• Source data:
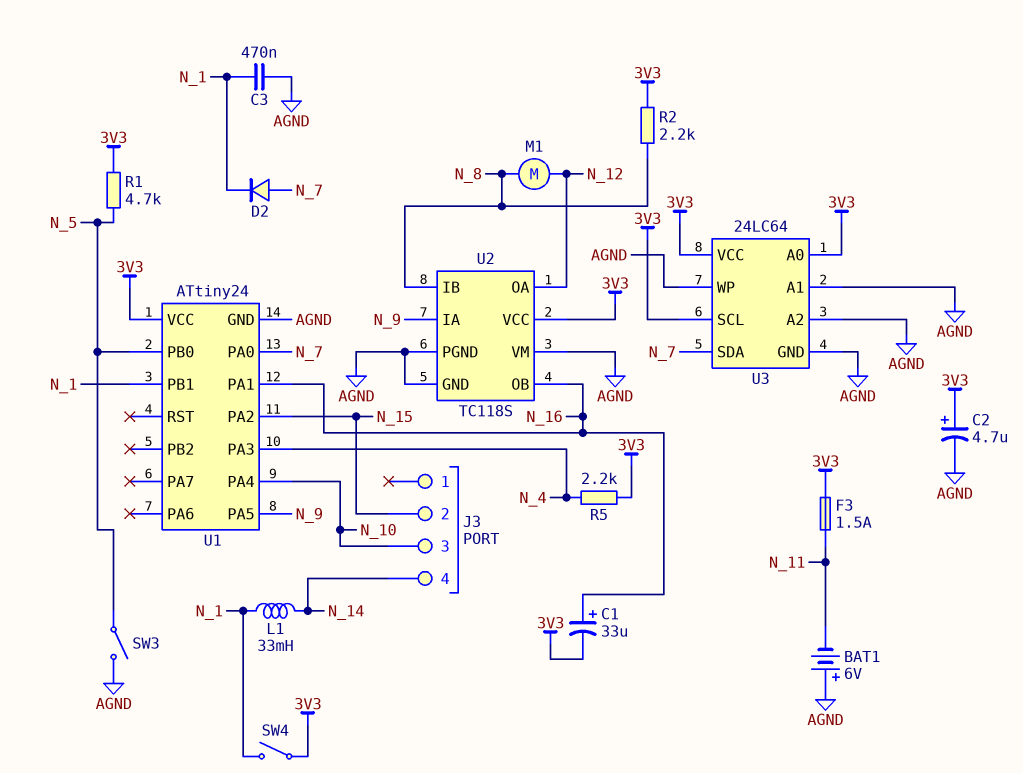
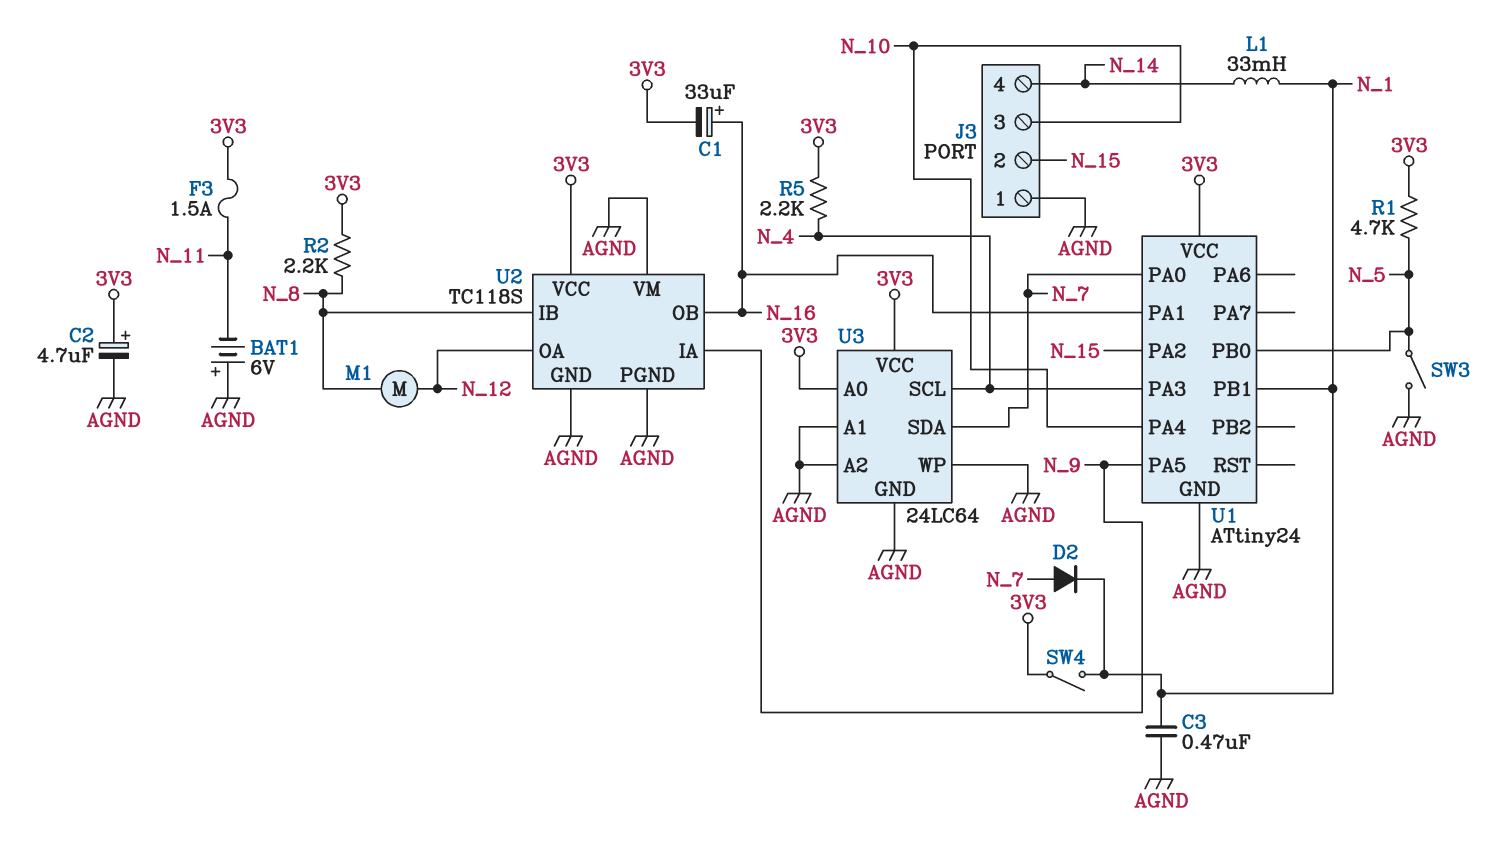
J3 pin 1: none -> AGND
U3 pin SCL: 3V3 -> N_4

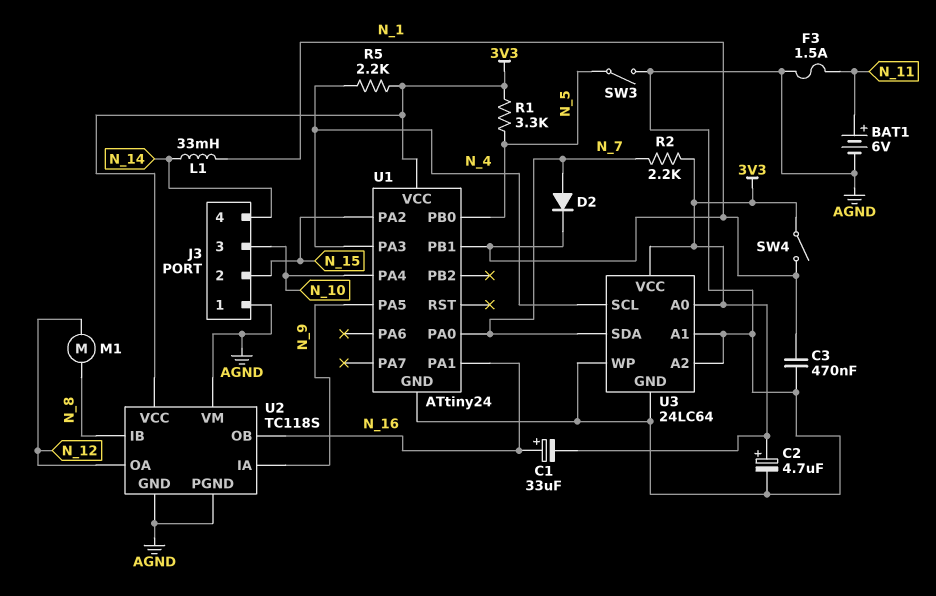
BAT1: 6V (plus AGND, minus N_11) -> 6V (plus N_11, minus AGND)
F3: 1.5A (3V3, N_11) -> 1.5A (AGND, N_11)
R1: 4.7k (3V3, N_5) -> 3.3k (3V3, N_5)
R2: 2.2k (3V3, N_8) -> 2.2k (3V3, N_7)

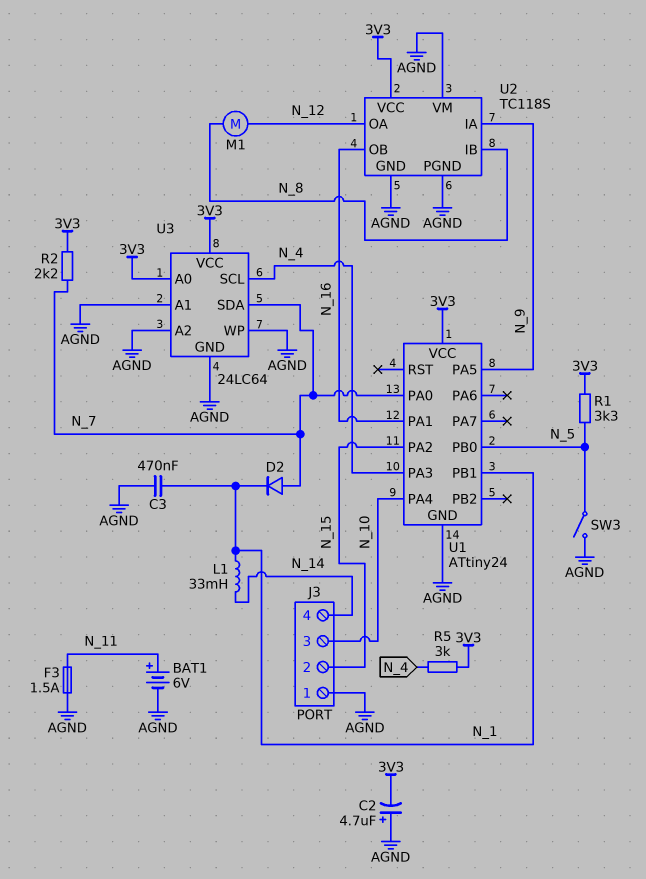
C1: 33uF (plus N_16, minus 3V3) -> none
C2: 4.7uF (plus 3V3, minus AGND) -> 4.7uF (plus AGND, minus 3V3)
R5: 2.2k (3V3, N_4) -> 3k (3V3, N_4)
SW4: switch (3V3, N_1) -> none

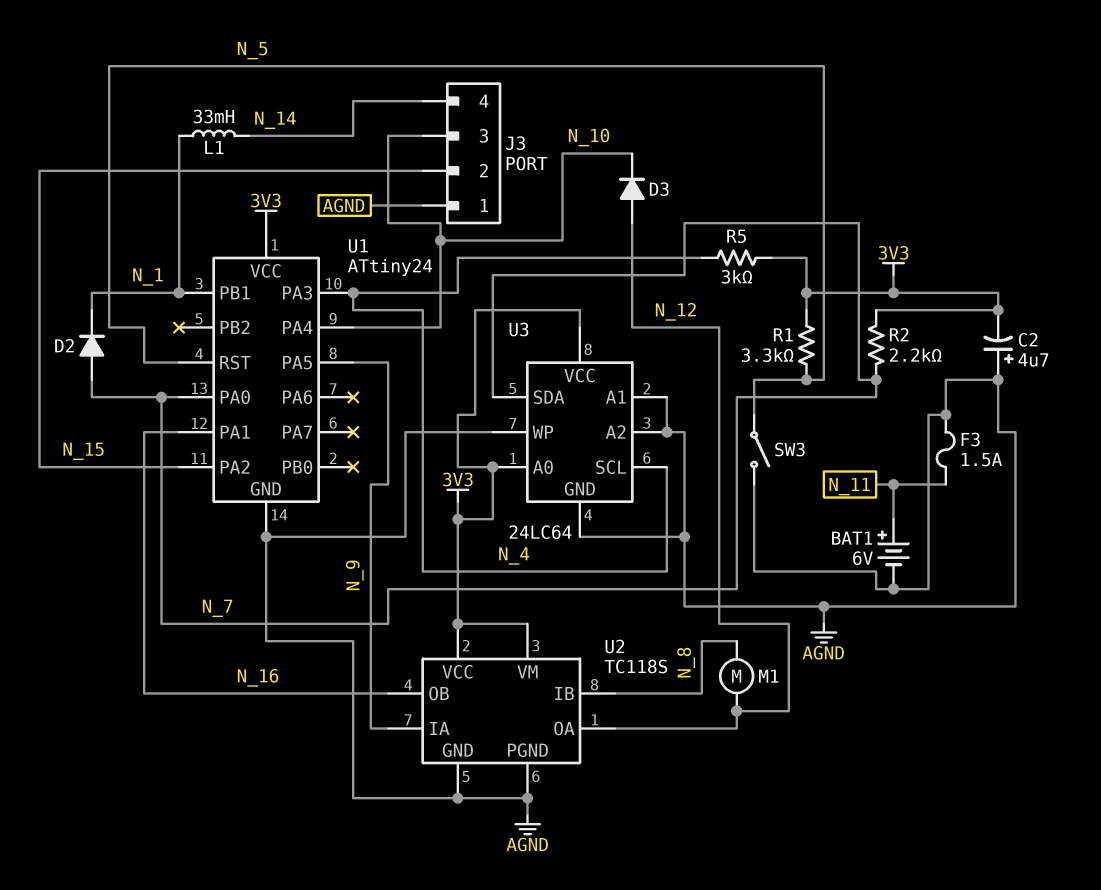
C3: 470nF (AGND, N_1) -> none
D3: none -> diode (A N_12, K N_10)
U1 pin PB0: N_5 -> none
U1 pin RST: none -> N_5
U2 pin VM: AGND -> 3V3

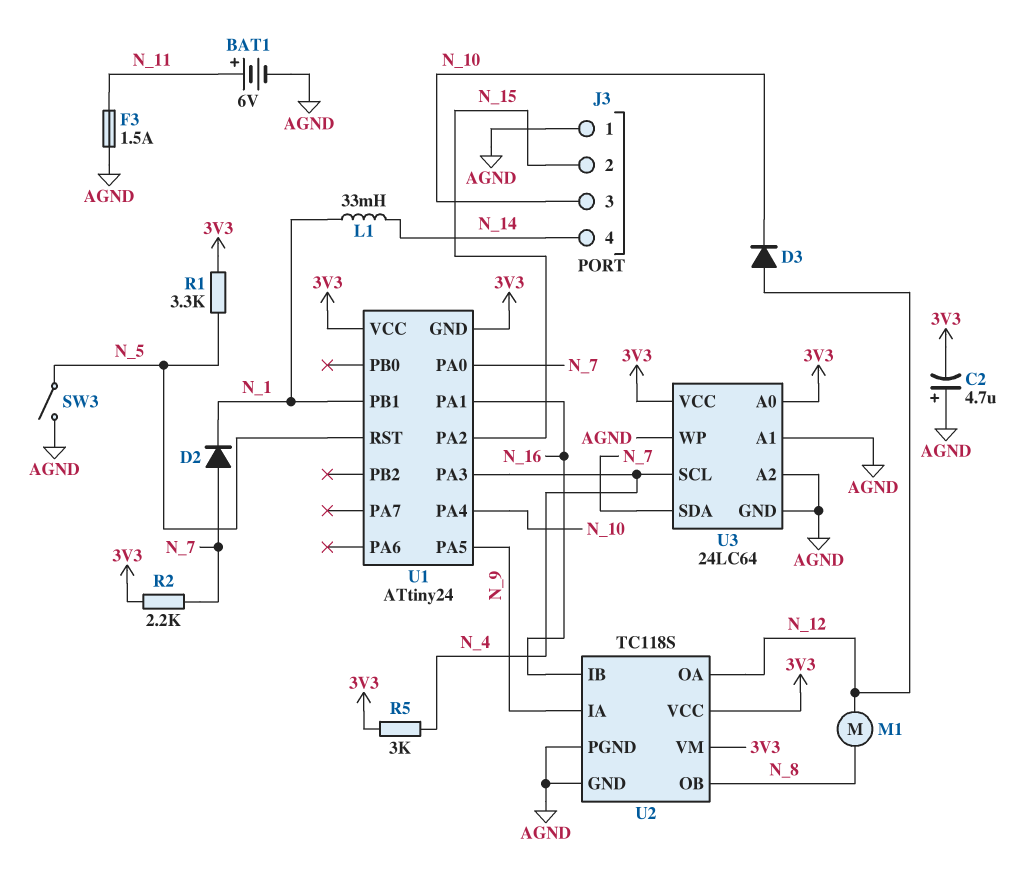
U1 pin GND: AGND -> 3V3
U2 pin IB: N_8 -> N_16
U2 pin OB: N_16 -> N_8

• Exercise prompt: Transcribe every line in the entries above, taking out only the images.

• Response to the exercise:
J3 pin 1: none -> AGND
U3 pin SCL: 3V3 -> N_4

BAT1: 6V (plus AGND, minus N_11) -> 6V (plus N_11, minus AGND)
F3: 1.5A (3V3, N_11) -> 1.5A (AGND, N_11)
R1: 4.7k (3V3, N_5) -> 3.3k (3V3, N_5)
R2: 2.2k (3V3, N_8) -> 2.2k (3V3, N_7)

C1: 33uF (plus N_16, minus 3V3) -> none
C2: 4.7uF (plus 3V3, minus AGND) -> 4.7uF (plus AGND, minus 3V3)
R5: 2.2k (3V3, N_4) -> 3k (3V3, N_4)
SW4: switch (3V3, N_1) -> none

C3: 470nF (AGND, N_1) -> none
D3: none -> diode (A N_12, K N_10)
U1 pin PB0: N_5 -> none
U1 pin RST: none -> N_5
U2 pin VM: AGND -> 3V3

U1 pin GND: AGND -> 3V3
U2 pin IB: N_8 -> N_16
U2 pin OB: N_16 -> N_8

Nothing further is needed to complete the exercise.